The records below are to be retyped in full, without any alteration.

Stored items
************

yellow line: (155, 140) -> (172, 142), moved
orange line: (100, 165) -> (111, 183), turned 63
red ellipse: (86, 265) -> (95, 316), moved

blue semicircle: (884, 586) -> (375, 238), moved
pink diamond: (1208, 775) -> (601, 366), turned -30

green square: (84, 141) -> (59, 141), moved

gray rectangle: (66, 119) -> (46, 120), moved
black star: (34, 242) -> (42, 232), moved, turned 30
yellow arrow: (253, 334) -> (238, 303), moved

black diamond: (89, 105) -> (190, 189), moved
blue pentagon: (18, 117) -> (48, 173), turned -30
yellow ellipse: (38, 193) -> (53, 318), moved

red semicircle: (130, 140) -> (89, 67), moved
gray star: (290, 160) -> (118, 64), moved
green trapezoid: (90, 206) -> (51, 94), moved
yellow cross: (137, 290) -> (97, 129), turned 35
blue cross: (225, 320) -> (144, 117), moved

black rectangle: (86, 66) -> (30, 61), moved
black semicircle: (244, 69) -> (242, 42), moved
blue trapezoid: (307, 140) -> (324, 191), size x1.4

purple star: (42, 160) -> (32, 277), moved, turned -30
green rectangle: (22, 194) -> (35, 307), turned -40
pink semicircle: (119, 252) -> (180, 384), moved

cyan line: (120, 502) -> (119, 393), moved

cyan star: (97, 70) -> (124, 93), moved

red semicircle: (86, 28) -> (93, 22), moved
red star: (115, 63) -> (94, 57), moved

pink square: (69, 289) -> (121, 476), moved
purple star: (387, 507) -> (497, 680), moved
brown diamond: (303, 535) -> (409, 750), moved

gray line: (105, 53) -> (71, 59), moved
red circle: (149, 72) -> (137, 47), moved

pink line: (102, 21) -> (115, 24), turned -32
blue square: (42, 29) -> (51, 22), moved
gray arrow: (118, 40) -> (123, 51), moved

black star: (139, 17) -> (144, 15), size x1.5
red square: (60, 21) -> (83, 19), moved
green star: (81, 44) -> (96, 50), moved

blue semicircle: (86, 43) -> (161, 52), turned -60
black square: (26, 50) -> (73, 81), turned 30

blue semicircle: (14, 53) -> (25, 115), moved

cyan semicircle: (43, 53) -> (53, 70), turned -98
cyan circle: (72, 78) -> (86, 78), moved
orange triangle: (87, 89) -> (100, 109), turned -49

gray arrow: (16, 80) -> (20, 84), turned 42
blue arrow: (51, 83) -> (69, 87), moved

************

## Reply
yellow line: (155, 140) -> (172, 142), moved
orange line: (100, 165) -> (111, 183), turned 63
red ellipse: (86, 265) -> (95, 316), moved

blue semicircle: (884, 586) -> (375, 238), moved
pink diamond: (1208, 775) -> (601, 366), turned -30

green square: (84, 141) -> (59, 141), moved

gray rectangle: (66, 119) -> (46, 120), moved
black star: (34, 242) -> (42, 232), moved, turned 30
yellow arrow: (253, 334) -> (238, 303), moved

black diamond: (89, 105) -> (190, 189), moved
blue pentagon: (18, 117) -> (48, 173), turned -30
yellow ellipse: (38, 193) -> (53, 318), moved

red semicircle: (130, 140) -> (89, 67), moved
gray star: (290, 160) -> (118, 64), moved
green trapezoid: (90, 206) -> (51, 94), moved
yellow cross: (137, 290) -> (97, 129), turned 35
blue cross: (225, 320) -> (144, 117), moved

black rectangle: (86, 66) -> (30, 61), moved
black semicircle: (244, 69) -> (242, 42), moved
blue trapezoid: (307, 140) -> (324, 191), size x1.4

purple star: (42, 160) -> (32, 277), moved, turned -30
green rectangle: (22, 194) -> (35, 307), turned -40
pink semicircle: (119, 252) -> (180, 384), moved

cyan line: (120, 502) -> (119, 393), moved

cyan star: (97, 70) -> (124, 93), moved

red semicircle: (86, 28) -> (93, 22), moved
red star: (115, 63) -> (94, 57), moved

pink square: (69, 289) -> (121, 476), moved
purple star: (387, 507) -> (497, 680), moved
brown diamond: (303, 535) -> (409, 750), moved

gray line: (105, 53) -> (71, 59), moved
red circle: (149, 72) -> (137, 47), moved

pink line: (102, 21) -> (115, 24), turned -32
blue square: (42, 29) -> (51, 22), moved
gray arrow: (118, 40) -> (123, 51), moved

black star: (139, 17) -> (144, 15), size x1.5
red square: (60, 21) -> (83, 19), moved
green star: (81, 44) -> (96, 50), moved

blue semicircle: (86, 43) -> (161, 52), turned -60
black square: (26, 50) -> (73, 81), turned 30

blue semicircle: (14, 53) -> (25, 115), moved

cyan semicircle: (43, 53) -> (53, 70), turned -98
cyan circle: (72, 78) -> (86, 78), moved
orange triangle: (87, 89) -> (100, 109), turned -49

gray arrow: (16, 80) -> (20, 84), turned 42
blue arrow: (51, 83) -> (69, 87), moved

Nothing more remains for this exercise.